*** Data to examine Section Begins ***

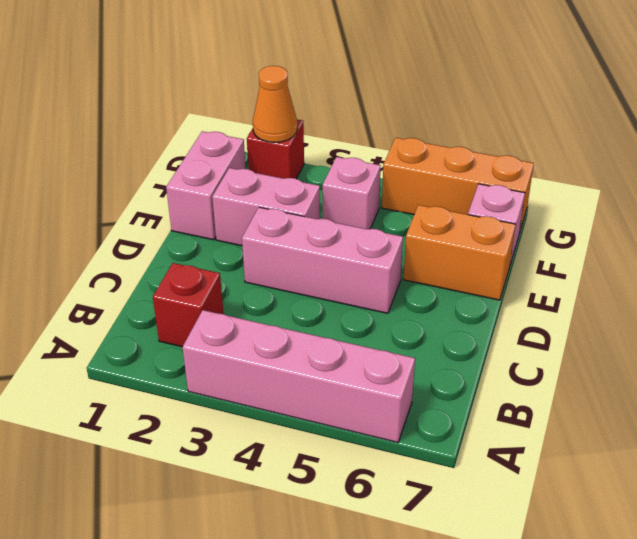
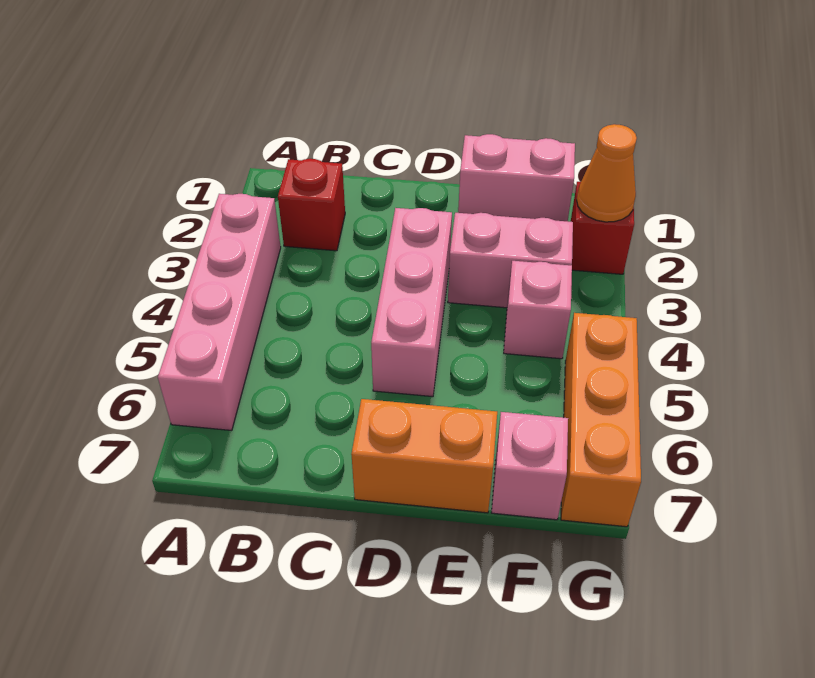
pink brick E2:E3 level 1 -> pink brick E3:F3 level 1
orange brick E6:E7 level 1 -> orange brick D7:E7 level 1

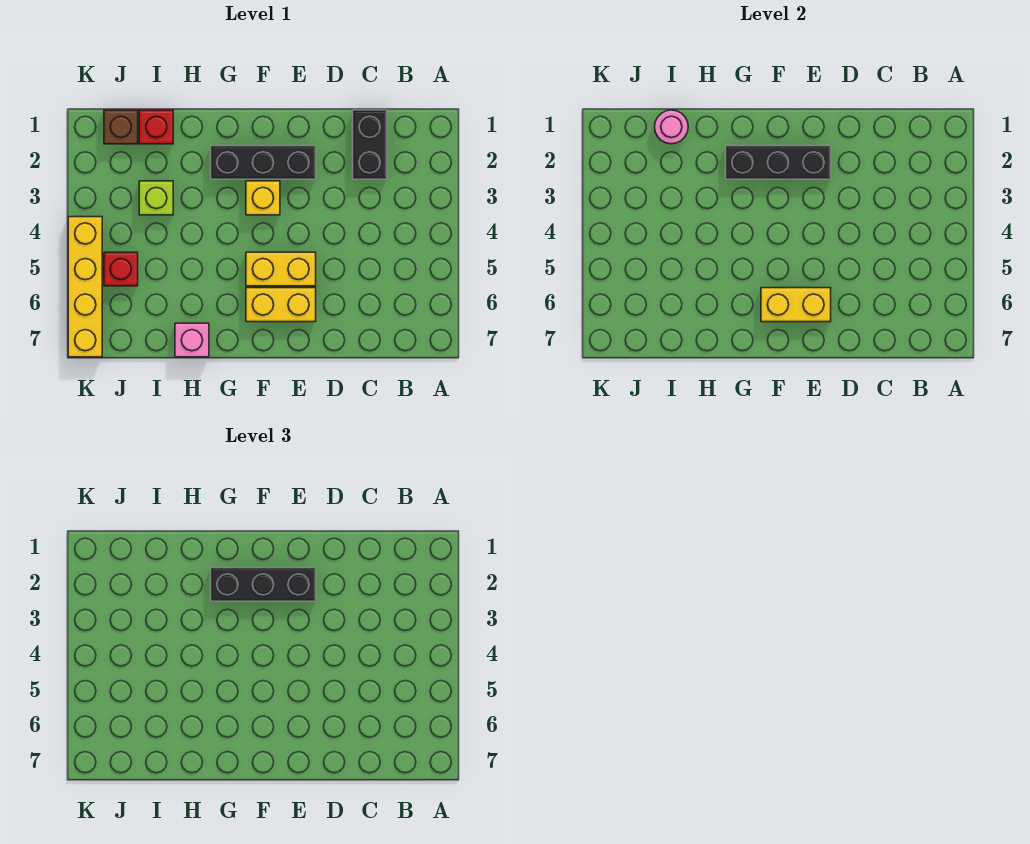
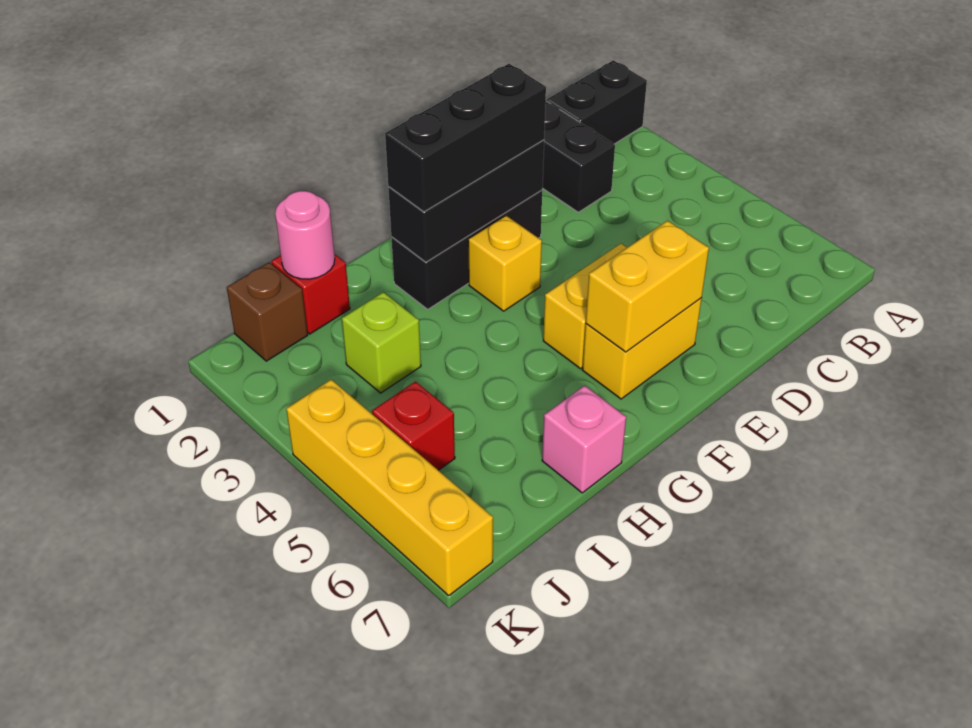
none -> black brick A1:B1 level 1

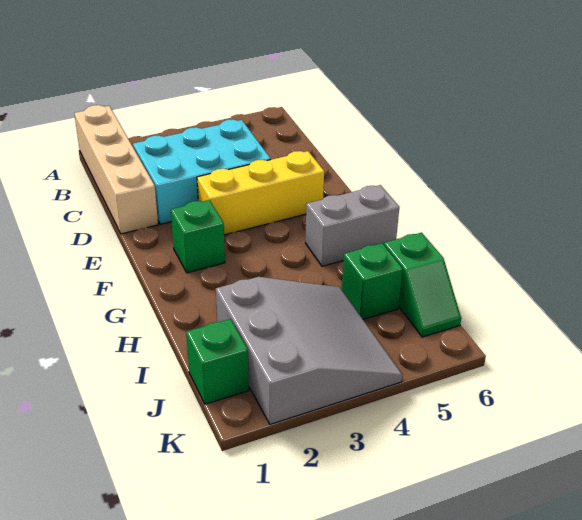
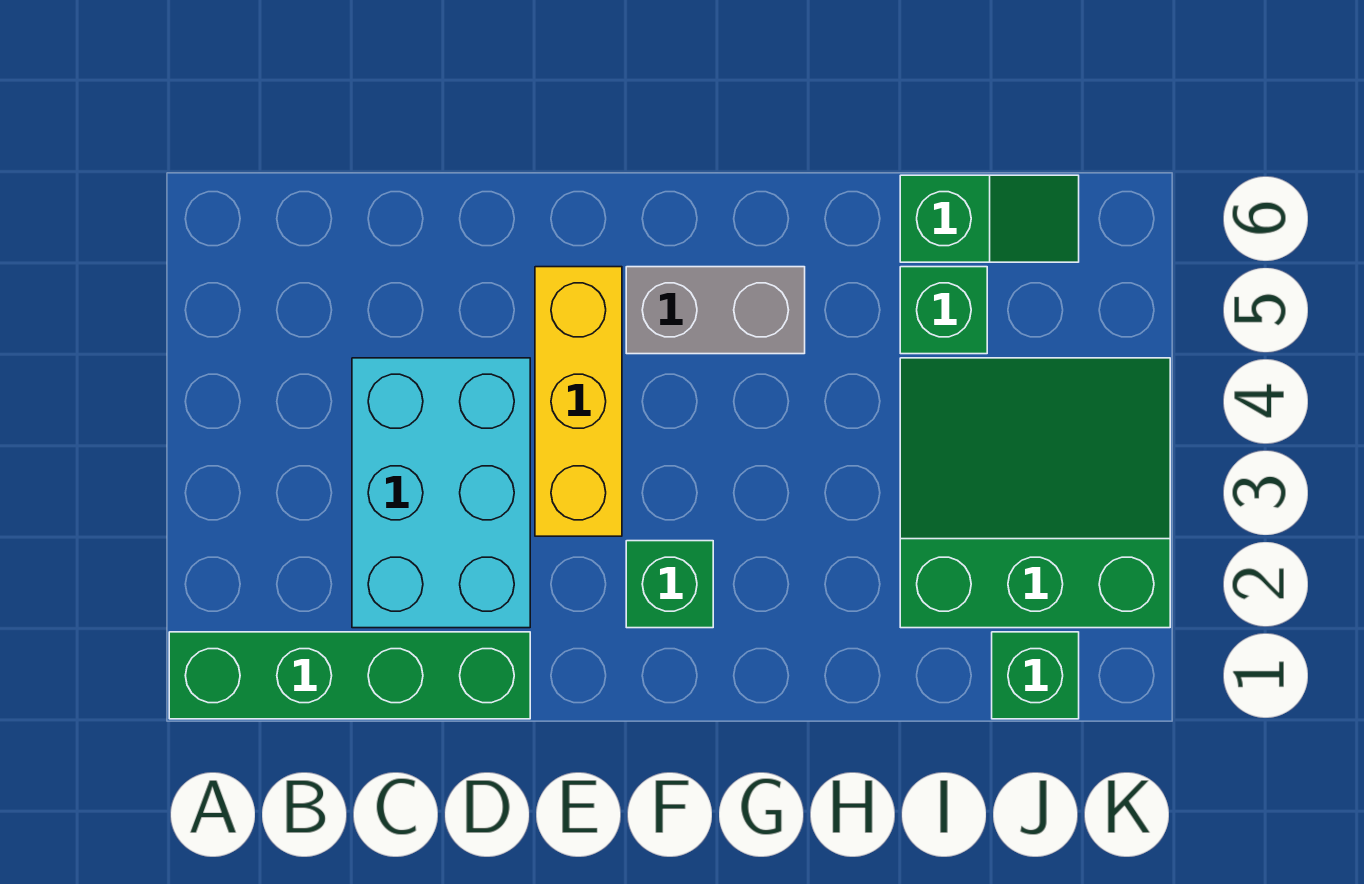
tan brick A1:D1 level 1 -> green brick A1:D1 level 1
grey brick G5:G6 level 1 -> grey brick F5:G5 level 1
grey slope I2:K4 level 1 top 2 -> green slope I2:K4 level 1 top 2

*** Data to examine Section Ends ***

Could you reproduce every record above exactly, leaving out any pictures?

Answer space |
pink brick E2:E3 level 1 -> pink brick E3:F3 level 1
orange brick E6:E7 level 1 -> orange brick D7:E7 level 1

none -> black brick A1:B1 level 1

tan brick A1:D1 level 1 -> green brick A1:D1 level 1
grey brick G5:G6 level 1 -> grey brick F5:G5 level 1
grey slope I2:K4 level 1 top 2 -> green slope I2:K4 level 1 top 2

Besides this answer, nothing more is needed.